Try it: The records below are to be written out again, exactly as they appear.

Provided records:

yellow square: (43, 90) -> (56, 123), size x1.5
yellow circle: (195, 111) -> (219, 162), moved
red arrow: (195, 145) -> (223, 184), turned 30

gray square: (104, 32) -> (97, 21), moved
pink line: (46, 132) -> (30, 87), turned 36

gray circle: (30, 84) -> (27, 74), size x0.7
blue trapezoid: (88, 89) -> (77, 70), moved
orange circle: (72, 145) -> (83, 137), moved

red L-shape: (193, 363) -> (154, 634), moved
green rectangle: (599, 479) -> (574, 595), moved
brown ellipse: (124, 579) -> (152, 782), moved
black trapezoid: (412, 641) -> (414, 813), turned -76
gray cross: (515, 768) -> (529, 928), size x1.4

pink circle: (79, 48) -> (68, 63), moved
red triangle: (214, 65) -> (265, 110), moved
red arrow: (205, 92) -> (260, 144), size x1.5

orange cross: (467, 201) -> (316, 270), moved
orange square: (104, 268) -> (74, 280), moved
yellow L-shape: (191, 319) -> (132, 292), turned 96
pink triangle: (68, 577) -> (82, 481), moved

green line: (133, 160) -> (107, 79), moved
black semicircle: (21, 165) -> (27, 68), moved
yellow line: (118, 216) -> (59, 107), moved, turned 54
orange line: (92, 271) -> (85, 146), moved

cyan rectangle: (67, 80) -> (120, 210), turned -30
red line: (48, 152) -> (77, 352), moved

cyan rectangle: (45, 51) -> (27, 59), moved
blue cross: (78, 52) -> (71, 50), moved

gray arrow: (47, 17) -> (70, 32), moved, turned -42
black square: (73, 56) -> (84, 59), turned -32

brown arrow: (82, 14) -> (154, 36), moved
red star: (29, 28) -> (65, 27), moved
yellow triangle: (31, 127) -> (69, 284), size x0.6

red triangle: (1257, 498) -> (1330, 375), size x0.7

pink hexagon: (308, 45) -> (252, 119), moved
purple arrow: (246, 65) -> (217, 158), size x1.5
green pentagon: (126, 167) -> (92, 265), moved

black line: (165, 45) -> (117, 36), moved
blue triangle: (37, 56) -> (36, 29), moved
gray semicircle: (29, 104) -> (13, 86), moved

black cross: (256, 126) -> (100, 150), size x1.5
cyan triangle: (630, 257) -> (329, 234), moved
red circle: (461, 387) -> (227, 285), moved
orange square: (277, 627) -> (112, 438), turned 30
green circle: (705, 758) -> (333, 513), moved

Your response:
yellow square: (43, 90) -> (56, 123), size x1.5
yellow circle: (195, 111) -> (219, 162), moved
red arrow: (195, 145) -> (223, 184), turned 30

gray square: (104, 32) -> (97, 21), moved
pink line: (46, 132) -> (30, 87), turned 36

gray circle: (30, 84) -> (27, 74), size x0.7
blue trapezoid: (88, 89) -> (77, 70), moved
orange circle: (72, 145) -> (83, 137), moved

red L-shape: (193, 363) -> (154, 634), moved
green rectangle: (599, 479) -> (574, 595), moved
brown ellipse: (124, 579) -> (152, 782), moved
black trapezoid: (412, 641) -> (414, 813), turned -76
gray cross: (515, 768) -> (529, 928), size x1.4

pink circle: (79, 48) -> (68, 63), moved
red triangle: (214, 65) -> (265, 110), moved
red arrow: (205, 92) -> (260, 144), size x1.5

orange cross: (467, 201) -> (316, 270), moved
orange square: (104, 268) -> (74, 280), moved
yellow L-shape: (191, 319) -> (132, 292), turned 96
pink triangle: (68, 577) -> (82, 481), moved

green line: (133, 160) -> (107, 79), moved
black semicircle: (21, 165) -> (27, 68), moved
yellow line: (118, 216) -> (59, 107), moved, turned 54
orange line: (92, 271) -> (85, 146), moved

cyan rectangle: (67, 80) -> (120, 210), turned -30
red line: (48, 152) -> (77, 352), moved

cyan rectangle: (45, 51) -> (27, 59), moved
blue cross: (78, 52) -> (71, 50), moved

gray arrow: (47, 17) -> (70, 32), moved, turned -42
black square: (73, 56) -> (84, 59), turned -32

brown arrow: (82, 14) -> (154, 36), moved
red star: (29, 28) -> (65, 27), moved
yellow triangle: (31, 127) -> (69, 284), size x0.6

red triangle: (1257, 498) -> (1330, 375), size x0.7

pink hexagon: (308, 45) -> (252, 119), moved
purple arrow: (246, 65) -> (217, 158), size x1.5
green pentagon: (126, 167) -> (92, 265), moved

black line: (165, 45) -> (117, 36), moved
blue triangle: (37, 56) -> (36, 29), moved
gray semicircle: (29, 104) -> (13, 86), moved

black cross: (256, 126) -> (100, 150), size x1.5
cyan triangle: (630, 257) -> (329, 234), moved
red circle: (461, 387) -> (227, 285), moved
orange square: (277, 627) -> (112, 438), turned 30
green circle: (705, 758) -> (333, 513), moved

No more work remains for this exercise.